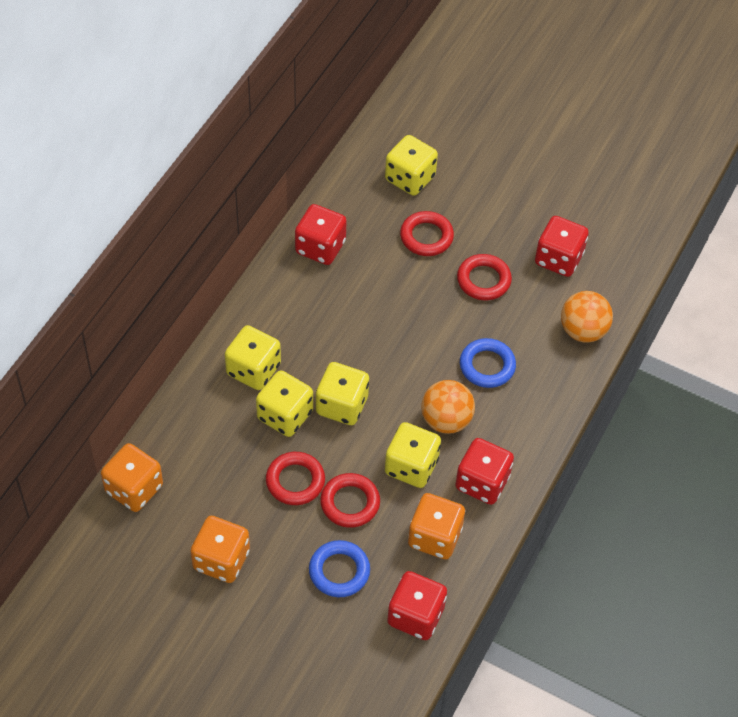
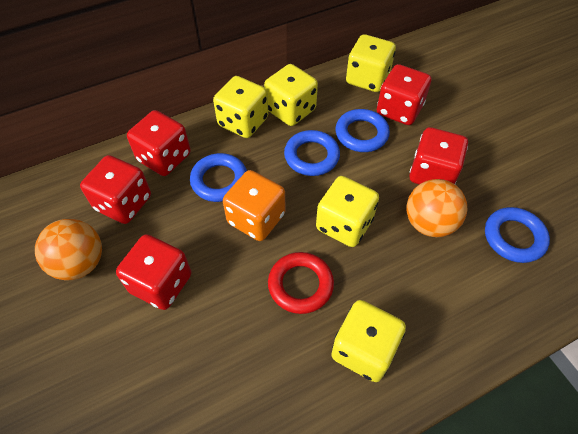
blue ring: 2 -> 4
orange dice: 3 -> 1
red dice: 4 -> 5
red ring: 4 -> 1

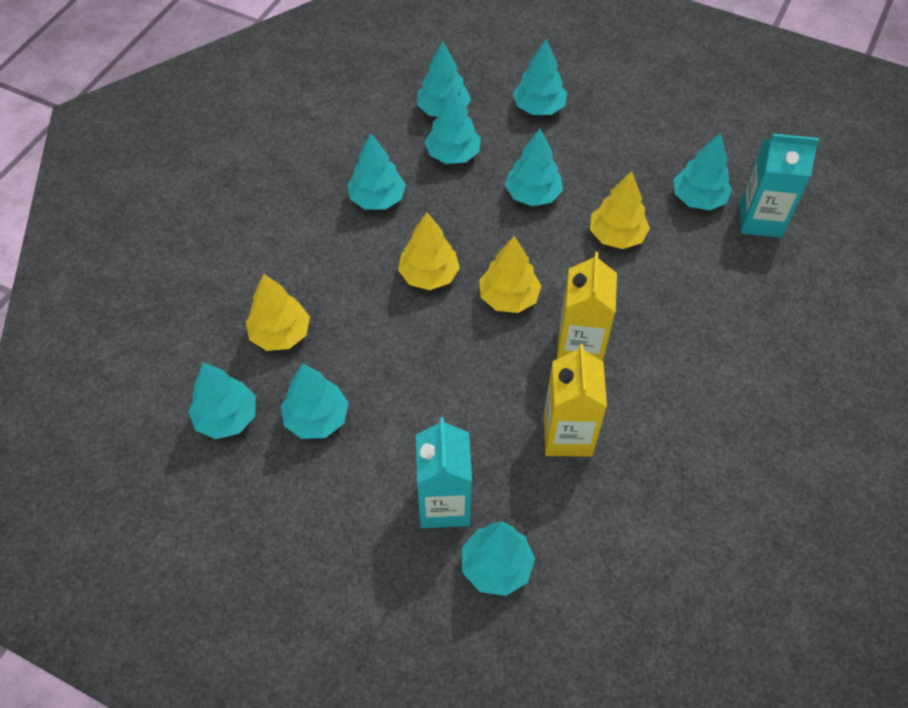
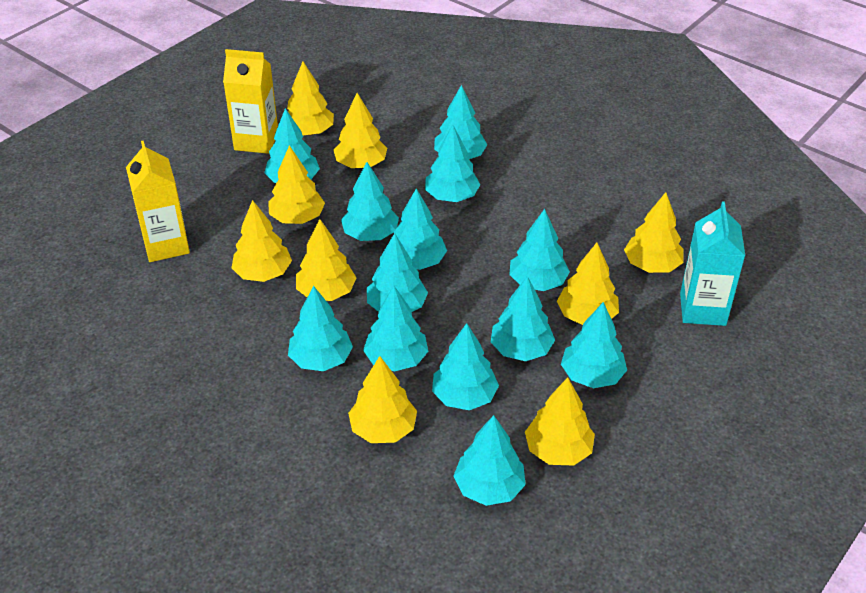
turquoise carton: 2 -> 1
turquoise tree: 9 -> 13
yellow tree: 4 -> 9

────────────────────────────────────────

_Exercise_
Look for the string "turquoise" in the entries above. Copy every line that has it.

_Response to this task_
turquoise carton: 2 -> 1
turquoise tree: 9 -> 13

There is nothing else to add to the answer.